# [Exercise brief]
Please transcribe the lines below exactly, and leave every image behind.

# [Source material]

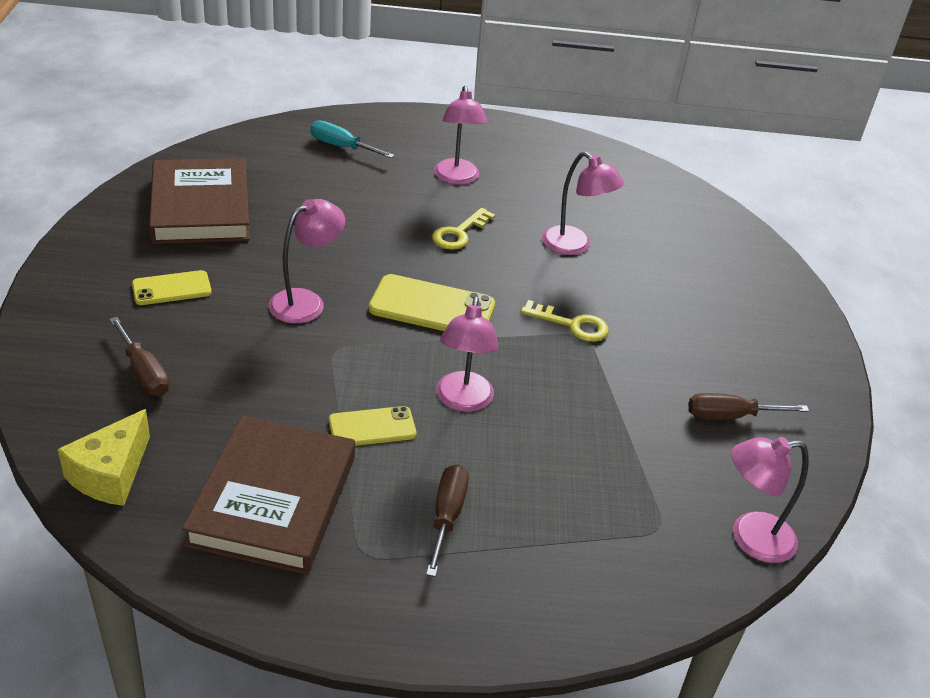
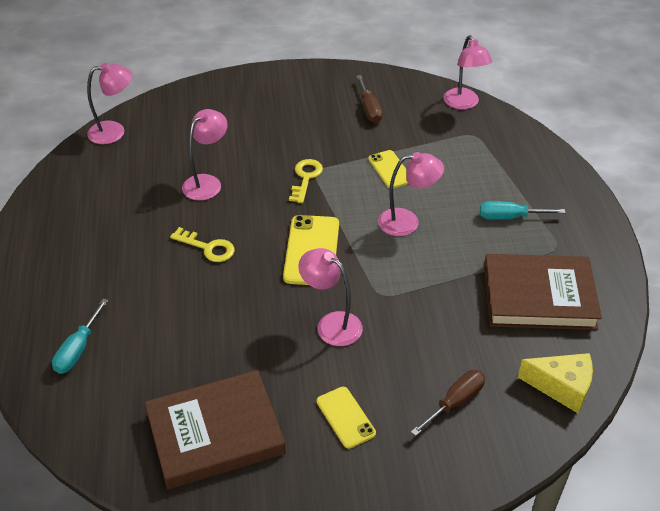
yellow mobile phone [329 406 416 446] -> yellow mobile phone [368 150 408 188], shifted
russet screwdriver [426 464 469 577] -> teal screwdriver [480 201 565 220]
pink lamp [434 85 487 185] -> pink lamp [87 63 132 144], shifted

# [Result for this exercise]
yellow mobile phone [329 406 416 446] -> yellow mobile phone [368 150 408 188], shifted
russet screwdriver [426 464 469 577] -> teal screwdriver [480 201 565 220]
pink lamp [434 85 487 185] -> pink lamp [87 63 132 144], shifted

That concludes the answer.